__Work request__:
Look through the data below for the line with "red rectangle: (35, 86) -> (49, 88), moved" and the line with "gray line: (48, 77) -> (23, 85), moved", then transcribe exactly from the first through the second, leaving out all pictures.

__Records shown__:

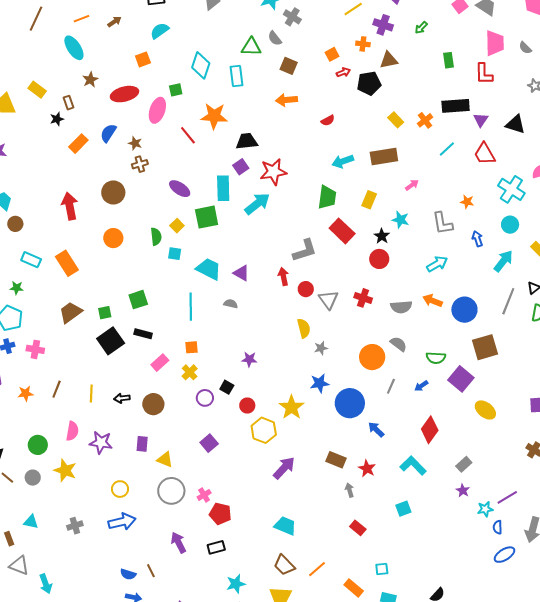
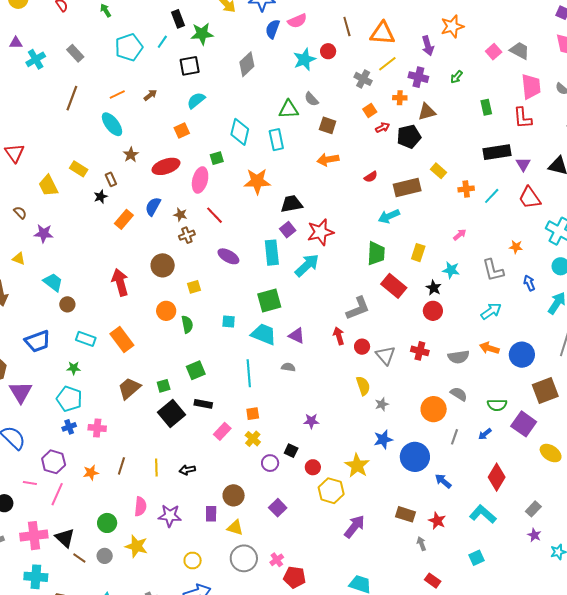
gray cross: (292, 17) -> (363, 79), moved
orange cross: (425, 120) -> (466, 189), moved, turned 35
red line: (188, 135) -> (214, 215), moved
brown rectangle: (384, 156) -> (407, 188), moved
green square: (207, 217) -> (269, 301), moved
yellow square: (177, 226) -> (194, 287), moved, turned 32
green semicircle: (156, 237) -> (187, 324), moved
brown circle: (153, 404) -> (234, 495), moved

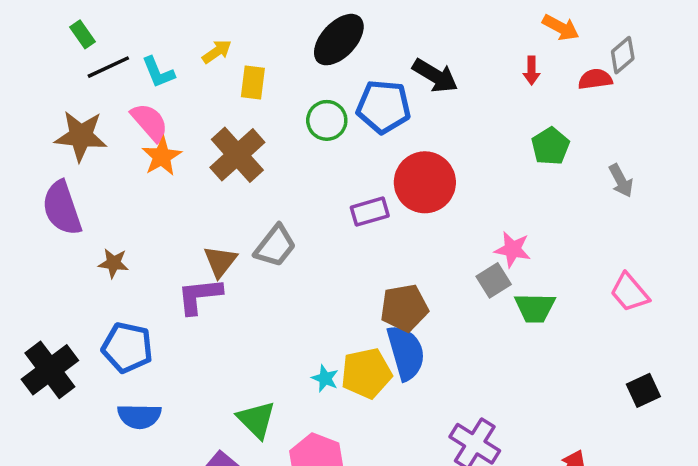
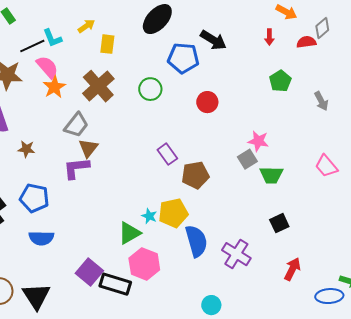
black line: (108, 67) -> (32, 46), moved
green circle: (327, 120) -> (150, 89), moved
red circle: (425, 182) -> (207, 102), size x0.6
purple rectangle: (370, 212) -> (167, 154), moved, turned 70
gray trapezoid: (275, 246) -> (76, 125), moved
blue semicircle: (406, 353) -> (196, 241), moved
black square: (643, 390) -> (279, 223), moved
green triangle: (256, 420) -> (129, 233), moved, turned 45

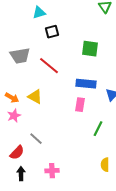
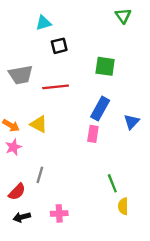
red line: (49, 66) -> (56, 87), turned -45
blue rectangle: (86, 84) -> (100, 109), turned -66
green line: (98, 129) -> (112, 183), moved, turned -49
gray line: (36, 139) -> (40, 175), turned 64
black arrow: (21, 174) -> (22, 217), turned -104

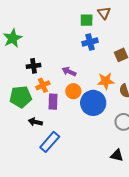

--

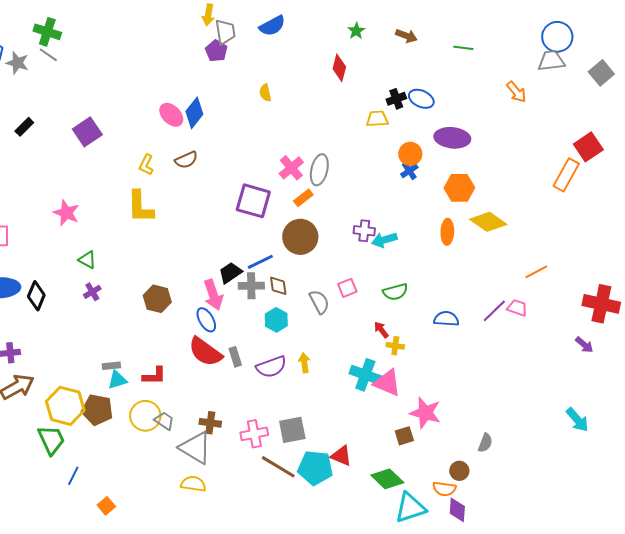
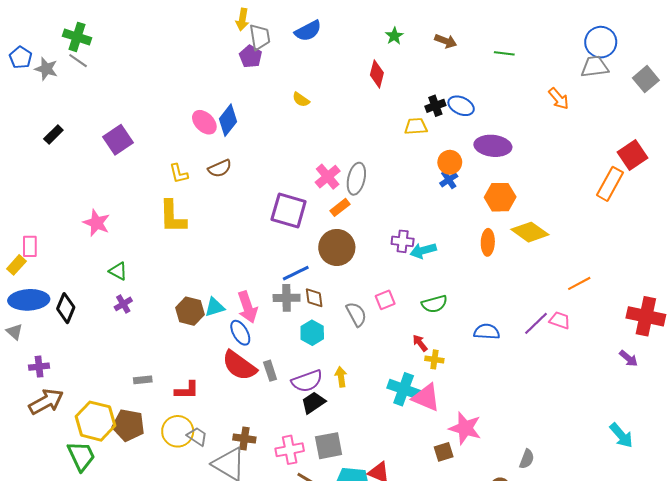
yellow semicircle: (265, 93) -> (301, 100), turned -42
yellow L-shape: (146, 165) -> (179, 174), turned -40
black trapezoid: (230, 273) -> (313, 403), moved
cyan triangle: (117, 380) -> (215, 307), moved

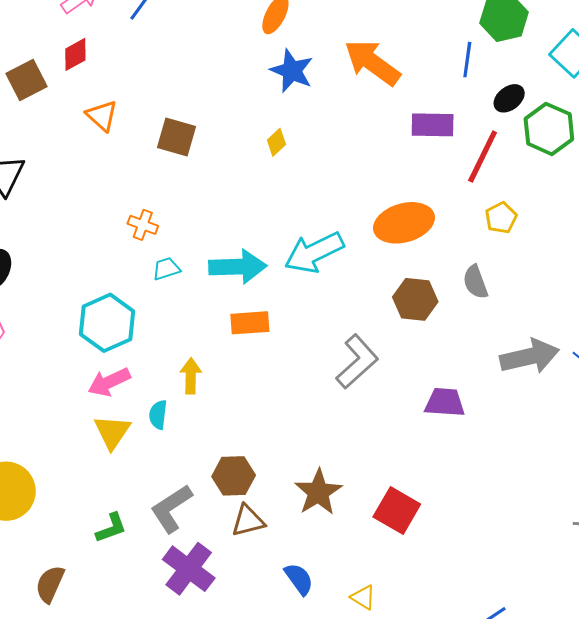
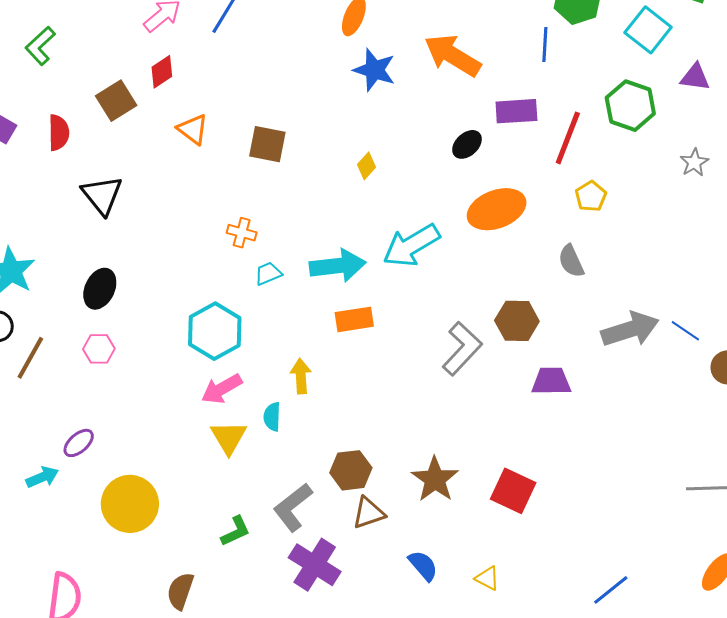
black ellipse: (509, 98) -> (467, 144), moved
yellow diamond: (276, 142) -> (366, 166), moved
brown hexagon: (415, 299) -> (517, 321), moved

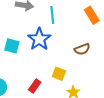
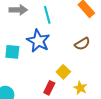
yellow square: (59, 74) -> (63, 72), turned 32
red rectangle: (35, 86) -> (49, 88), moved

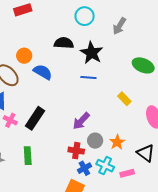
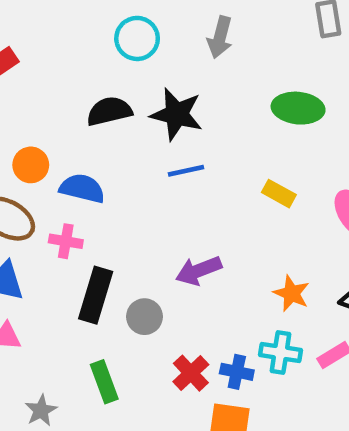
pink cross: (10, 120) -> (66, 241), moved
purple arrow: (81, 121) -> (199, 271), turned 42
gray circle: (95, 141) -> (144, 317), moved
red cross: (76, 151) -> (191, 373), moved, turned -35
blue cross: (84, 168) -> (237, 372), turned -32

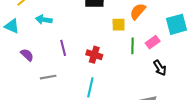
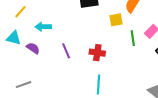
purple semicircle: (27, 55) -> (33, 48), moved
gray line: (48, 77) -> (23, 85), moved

==

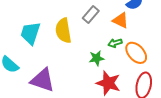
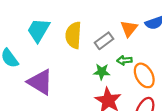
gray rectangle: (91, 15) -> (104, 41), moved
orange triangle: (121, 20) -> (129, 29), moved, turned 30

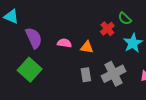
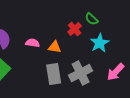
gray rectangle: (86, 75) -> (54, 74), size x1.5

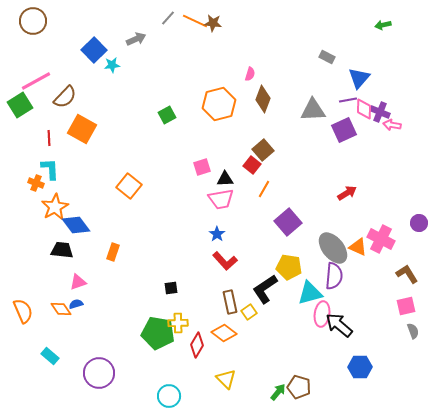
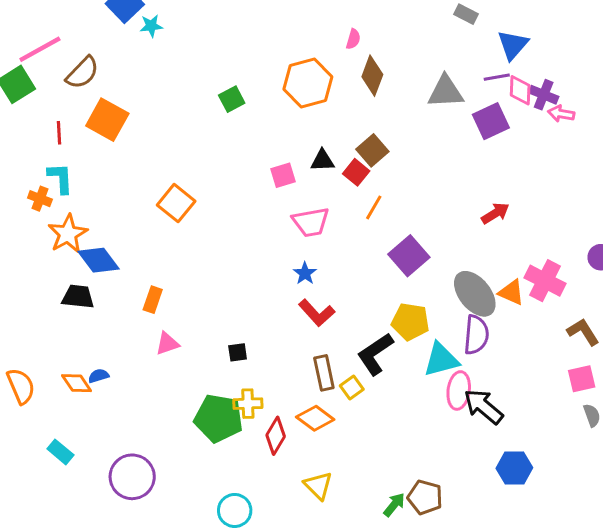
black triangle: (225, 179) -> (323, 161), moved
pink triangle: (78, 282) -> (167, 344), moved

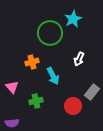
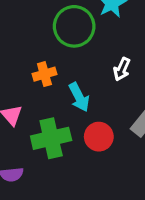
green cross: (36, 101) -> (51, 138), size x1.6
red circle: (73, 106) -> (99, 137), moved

__Solved problem__:
red rectangle: (35, 86) -> (49, 88), moved

pink cross: (10, 120) -> (66, 241), moved
purple arrow: (81, 121) -> (199, 271), turned 42
gray circle: (95, 141) -> (144, 317), moved
red cross: (76, 151) -> (191, 373), moved, turned -35
blue cross: (84, 168) -> (237, 372), turned -32

purple semicircle: (27, 55) -> (33, 48), moved
gray line: (48, 77) -> (23, 85), moved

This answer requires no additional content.